- _TASK OBJECTIVE_
Please return, word for word, the line containing "white spoon: 4 -> 3" and each line after it through the end of the data below, and nothing else.

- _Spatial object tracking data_
▶

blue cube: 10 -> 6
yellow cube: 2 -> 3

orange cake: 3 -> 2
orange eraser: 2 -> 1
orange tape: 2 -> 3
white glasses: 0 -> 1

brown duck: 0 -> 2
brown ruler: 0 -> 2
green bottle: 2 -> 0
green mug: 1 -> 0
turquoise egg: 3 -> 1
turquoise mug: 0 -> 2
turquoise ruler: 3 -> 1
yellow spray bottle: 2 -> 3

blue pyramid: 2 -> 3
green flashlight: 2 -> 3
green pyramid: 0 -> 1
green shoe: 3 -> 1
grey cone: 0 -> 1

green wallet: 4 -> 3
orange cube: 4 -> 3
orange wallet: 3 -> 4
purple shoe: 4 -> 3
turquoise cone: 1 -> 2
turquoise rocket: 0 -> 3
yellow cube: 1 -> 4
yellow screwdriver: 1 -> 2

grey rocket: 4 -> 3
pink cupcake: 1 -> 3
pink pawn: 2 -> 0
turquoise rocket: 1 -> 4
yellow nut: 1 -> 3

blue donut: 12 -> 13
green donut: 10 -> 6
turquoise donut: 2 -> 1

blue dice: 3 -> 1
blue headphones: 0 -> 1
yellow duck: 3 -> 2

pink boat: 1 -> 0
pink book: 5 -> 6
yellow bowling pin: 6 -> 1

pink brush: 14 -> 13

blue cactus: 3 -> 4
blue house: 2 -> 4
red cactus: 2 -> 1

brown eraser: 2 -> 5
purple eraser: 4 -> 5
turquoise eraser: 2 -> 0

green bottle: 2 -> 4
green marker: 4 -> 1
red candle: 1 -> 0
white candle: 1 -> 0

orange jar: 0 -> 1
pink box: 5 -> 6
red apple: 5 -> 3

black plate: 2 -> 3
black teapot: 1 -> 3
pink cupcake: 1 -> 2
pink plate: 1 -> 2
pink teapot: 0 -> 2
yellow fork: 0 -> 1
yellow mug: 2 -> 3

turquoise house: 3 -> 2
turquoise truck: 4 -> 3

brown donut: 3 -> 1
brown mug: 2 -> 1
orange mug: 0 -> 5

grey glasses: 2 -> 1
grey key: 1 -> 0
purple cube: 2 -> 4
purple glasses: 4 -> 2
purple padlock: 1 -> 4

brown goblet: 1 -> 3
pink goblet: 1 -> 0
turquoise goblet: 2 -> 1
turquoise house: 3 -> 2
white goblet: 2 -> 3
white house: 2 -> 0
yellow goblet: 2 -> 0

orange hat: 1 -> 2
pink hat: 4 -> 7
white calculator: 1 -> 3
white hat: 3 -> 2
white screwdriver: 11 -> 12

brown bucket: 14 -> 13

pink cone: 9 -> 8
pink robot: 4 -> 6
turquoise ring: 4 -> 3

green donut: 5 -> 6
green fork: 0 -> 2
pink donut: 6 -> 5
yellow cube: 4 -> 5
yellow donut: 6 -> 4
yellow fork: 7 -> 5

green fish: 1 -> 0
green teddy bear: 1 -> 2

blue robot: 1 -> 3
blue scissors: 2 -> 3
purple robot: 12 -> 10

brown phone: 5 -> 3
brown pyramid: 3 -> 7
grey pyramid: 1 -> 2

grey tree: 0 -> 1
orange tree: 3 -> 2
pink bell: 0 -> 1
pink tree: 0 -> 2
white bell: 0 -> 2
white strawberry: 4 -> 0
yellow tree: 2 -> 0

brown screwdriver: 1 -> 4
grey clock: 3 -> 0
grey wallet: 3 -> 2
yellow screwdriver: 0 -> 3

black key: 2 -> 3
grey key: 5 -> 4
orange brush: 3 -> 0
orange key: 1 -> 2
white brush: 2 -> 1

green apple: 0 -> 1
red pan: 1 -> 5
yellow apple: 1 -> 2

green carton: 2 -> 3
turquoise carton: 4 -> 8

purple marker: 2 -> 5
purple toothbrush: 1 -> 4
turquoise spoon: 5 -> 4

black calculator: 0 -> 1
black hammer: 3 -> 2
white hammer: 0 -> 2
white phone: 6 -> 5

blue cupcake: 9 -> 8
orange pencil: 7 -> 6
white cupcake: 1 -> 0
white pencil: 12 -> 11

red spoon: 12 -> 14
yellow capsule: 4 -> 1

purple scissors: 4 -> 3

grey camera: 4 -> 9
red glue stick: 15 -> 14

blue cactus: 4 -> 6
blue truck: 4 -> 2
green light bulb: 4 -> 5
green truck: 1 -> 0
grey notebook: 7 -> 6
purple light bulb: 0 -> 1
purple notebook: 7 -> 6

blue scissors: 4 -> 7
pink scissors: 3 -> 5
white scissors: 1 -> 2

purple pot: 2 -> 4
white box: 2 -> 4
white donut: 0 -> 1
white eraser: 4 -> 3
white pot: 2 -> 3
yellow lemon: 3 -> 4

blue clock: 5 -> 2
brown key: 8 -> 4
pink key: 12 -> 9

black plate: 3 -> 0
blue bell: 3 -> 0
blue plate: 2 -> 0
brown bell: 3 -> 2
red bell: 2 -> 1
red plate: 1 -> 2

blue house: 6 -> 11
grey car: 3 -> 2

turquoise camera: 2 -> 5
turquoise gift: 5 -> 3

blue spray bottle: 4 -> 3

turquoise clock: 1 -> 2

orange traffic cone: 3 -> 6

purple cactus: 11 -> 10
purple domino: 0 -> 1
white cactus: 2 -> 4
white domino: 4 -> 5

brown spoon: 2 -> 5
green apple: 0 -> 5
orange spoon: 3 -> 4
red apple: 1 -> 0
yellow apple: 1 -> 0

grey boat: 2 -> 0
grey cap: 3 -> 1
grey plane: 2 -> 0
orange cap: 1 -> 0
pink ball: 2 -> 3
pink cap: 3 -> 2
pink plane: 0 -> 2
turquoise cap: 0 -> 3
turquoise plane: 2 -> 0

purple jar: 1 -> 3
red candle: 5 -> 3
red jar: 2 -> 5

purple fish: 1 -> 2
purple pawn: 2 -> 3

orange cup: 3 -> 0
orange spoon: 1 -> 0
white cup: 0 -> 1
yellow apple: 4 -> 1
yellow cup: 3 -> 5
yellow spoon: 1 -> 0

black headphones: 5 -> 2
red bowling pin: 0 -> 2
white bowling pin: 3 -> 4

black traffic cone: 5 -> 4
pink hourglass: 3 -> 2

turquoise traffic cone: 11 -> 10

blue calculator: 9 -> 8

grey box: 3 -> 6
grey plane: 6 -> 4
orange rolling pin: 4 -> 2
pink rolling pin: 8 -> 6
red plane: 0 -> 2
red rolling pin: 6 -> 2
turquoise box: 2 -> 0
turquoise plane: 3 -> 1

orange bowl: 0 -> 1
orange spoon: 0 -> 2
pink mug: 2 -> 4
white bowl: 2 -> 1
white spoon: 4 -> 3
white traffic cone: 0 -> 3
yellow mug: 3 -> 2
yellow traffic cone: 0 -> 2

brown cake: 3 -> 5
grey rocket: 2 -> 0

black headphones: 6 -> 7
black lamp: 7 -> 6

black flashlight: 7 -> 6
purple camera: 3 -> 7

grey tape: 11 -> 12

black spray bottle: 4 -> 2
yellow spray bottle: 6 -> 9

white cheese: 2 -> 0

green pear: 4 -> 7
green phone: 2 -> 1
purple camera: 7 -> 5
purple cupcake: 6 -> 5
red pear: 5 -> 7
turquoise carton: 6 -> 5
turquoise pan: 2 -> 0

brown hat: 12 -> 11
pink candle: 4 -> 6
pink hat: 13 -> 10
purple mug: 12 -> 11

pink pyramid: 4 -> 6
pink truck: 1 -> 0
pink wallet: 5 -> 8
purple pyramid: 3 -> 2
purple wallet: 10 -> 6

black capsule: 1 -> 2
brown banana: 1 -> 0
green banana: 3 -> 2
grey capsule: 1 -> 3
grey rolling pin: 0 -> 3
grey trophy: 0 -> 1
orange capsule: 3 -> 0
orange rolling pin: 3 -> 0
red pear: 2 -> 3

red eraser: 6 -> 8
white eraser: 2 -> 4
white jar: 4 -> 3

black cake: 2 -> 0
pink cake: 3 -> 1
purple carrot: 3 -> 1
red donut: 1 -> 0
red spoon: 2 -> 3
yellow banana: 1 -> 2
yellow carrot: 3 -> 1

◀

- _WRITTEN ANSWER_
white spoon: 4 -> 3
white traffic cone: 0 -> 3
yellow mug: 3 -> 2
yellow traffic cone: 0 -> 2

brown cake: 3 -> 5
grey rocket: 2 -> 0

black headphones: 6 -> 7
black lamp: 7 -> 6

black flashlight: 7 -> 6
purple camera: 3 -> 7

grey tape: 11 -> 12

black spray bottle: 4 -> 2
yellow spray bottle: 6 -> 9

white cheese: 2 -> 0

green pear: 4 -> 7
green phone: 2 -> 1
purple camera: 7 -> 5
purple cupcake: 6 -> 5
red pear: 5 -> 7
turquoise carton: 6 -> 5
turquoise pan: 2 -> 0

brown hat: 12 -> 11
pink candle: 4 -> 6
pink hat: 13 -> 10
purple mug: 12 -> 11

pink pyramid: 4 -> 6
pink truck: 1 -> 0
pink wallet: 5 -> 8
purple pyramid: 3 -> 2
purple wallet: 10 -> 6

black capsule: 1 -> 2
brown banana: 1 -> 0
green banana: 3 -> 2
grey capsule: 1 -> 3
grey rolling pin: 0 -> 3
grey trophy: 0 -> 1
orange capsule: 3 -> 0
orange rolling pin: 3 -> 0
red pear: 2 -> 3

red eraser: 6 -> 8
white eraser: 2 -> 4
white jar: 4 -> 3

black cake: 2 -> 0
pink cake: 3 -> 1
purple carrot: 3 -> 1
red donut: 1 -> 0
red spoon: 2 -> 3
yellow banana: 1 -> 2
yellow carrot: 3 -> 1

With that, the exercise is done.